[Dataset items]
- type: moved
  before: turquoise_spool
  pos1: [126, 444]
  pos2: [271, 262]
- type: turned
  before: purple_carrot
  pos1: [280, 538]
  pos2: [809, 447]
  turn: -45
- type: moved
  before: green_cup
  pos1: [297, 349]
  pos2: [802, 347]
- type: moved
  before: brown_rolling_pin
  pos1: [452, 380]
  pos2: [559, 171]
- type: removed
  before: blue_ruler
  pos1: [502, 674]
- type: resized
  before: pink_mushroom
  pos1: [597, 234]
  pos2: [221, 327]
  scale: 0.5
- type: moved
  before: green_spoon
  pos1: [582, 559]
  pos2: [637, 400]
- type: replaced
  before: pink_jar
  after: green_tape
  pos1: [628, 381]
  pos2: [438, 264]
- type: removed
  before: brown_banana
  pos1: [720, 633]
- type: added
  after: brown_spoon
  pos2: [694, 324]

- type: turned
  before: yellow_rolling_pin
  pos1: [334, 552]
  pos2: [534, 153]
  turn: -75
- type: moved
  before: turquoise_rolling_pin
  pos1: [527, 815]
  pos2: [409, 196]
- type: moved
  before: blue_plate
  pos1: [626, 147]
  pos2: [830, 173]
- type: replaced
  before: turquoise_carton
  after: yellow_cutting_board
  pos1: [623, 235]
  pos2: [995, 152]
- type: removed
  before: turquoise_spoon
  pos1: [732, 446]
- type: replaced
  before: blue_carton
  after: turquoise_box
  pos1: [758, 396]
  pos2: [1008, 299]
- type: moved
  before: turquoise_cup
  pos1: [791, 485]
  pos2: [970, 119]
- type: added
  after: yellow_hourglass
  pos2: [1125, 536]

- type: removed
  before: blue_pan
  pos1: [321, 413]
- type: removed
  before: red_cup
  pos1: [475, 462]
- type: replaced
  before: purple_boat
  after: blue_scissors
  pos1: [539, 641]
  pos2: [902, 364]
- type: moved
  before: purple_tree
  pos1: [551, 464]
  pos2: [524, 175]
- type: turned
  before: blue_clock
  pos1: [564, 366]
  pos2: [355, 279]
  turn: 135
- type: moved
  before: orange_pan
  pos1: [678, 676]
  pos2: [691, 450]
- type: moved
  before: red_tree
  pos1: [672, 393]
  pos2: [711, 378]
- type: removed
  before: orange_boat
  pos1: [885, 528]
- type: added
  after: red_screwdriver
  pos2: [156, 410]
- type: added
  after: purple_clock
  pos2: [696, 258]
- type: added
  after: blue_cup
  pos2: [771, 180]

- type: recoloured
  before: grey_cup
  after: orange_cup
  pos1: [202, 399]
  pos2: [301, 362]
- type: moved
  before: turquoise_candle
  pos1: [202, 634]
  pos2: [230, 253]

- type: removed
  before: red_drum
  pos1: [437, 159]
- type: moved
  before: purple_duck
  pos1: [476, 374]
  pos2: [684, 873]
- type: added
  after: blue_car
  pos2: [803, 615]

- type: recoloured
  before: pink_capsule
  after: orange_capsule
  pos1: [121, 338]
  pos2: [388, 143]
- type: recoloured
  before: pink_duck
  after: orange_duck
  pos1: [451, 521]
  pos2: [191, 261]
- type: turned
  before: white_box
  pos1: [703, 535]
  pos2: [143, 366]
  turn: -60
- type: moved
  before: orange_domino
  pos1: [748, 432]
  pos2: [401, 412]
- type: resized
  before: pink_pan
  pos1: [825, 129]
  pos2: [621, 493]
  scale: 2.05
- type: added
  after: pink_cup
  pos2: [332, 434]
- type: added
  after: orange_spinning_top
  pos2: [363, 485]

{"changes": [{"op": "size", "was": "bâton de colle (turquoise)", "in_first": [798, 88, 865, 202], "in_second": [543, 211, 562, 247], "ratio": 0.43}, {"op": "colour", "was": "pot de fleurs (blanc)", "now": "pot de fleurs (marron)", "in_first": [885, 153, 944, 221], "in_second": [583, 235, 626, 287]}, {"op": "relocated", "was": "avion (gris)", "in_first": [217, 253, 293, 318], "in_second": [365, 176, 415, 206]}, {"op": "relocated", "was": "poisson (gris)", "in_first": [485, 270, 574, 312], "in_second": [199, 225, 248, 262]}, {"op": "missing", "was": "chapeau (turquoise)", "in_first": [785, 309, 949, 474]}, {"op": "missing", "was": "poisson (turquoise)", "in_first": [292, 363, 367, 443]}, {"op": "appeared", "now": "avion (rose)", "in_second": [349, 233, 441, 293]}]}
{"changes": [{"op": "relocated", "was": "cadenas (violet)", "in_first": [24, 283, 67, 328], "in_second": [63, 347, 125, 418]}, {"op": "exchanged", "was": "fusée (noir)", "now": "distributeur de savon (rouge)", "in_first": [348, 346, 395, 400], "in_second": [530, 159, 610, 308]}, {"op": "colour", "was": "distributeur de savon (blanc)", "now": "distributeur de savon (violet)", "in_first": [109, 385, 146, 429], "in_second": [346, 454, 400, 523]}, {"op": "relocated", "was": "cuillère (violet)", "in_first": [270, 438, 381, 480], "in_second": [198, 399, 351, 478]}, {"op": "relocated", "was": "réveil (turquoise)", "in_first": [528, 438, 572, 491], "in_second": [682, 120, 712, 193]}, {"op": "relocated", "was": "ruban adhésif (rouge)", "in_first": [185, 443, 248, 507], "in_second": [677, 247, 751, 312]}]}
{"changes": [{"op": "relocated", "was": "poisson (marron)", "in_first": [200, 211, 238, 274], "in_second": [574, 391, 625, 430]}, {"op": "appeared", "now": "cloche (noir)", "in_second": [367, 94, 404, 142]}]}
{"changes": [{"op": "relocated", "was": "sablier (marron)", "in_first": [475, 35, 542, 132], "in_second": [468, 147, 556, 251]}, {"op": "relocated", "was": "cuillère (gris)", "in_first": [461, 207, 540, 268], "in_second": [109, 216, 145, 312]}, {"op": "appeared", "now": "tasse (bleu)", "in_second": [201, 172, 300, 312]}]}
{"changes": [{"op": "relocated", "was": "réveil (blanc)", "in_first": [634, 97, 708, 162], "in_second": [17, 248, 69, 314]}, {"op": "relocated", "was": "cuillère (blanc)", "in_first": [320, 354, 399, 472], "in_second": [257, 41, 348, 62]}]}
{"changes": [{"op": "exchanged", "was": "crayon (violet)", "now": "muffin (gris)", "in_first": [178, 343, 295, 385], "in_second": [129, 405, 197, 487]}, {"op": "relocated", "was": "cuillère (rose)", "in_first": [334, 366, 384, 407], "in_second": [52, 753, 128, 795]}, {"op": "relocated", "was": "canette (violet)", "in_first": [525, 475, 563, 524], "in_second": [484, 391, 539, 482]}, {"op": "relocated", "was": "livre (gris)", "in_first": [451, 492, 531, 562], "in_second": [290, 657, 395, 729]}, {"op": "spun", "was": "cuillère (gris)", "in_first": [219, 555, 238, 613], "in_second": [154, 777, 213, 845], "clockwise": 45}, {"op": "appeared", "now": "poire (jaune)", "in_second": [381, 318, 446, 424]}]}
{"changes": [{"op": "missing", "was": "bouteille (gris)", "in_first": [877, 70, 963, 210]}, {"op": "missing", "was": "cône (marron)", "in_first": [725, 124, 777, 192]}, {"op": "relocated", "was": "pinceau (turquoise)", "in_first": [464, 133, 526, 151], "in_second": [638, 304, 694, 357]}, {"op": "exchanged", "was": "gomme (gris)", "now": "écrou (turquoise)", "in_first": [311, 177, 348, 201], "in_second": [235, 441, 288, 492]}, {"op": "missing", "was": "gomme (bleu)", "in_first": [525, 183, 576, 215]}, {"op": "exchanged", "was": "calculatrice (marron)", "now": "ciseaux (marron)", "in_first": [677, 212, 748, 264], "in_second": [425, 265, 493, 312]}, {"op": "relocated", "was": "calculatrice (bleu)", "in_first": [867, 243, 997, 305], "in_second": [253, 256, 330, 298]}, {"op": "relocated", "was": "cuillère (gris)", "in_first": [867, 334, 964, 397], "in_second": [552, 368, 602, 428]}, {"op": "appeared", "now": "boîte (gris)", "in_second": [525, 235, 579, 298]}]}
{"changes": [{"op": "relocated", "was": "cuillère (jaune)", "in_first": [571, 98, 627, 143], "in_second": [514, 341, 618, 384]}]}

§ Work request: Please reproduce exactly the lines from the first one of the records above through the line containing "after: brown_spoon", both included, and nothing else.

§ The completed task:
- type: moved
  before: turquoise_spool
  pos1: [126, 444]
  pos2: [271, 262]
- type: turned
  before: purple_carrot
  pos1: [280, 538]
  pos2: [809, 447]
  turn: -45
- type: moved
  before: green_cup
  pos1: [297, 349]
  pos2: [802, 347]
- type: moved
  before: brown_rolling_pin
  pos1: [452, 380]
  pos2: [559, 171]
- type: removed
  before: blue_ruler
  pos1: [502, 674]
- type: resized
  before: pink_mushroom
  pos1: [597, 234]
  pos2: [221, 327]
  scale: 0.5
- type: moved
  before: green_spoon
  pos1: [582, 559]
  pos2: [637, 400]
- type: replaced
  before: pink_jar
  after: green_tape
  pos1: [628, 381]
  pos2: [438, 264]
- type: removed
  before: brown_banana
  pos1: [720, 633]
- type: added
  after: brown_spoon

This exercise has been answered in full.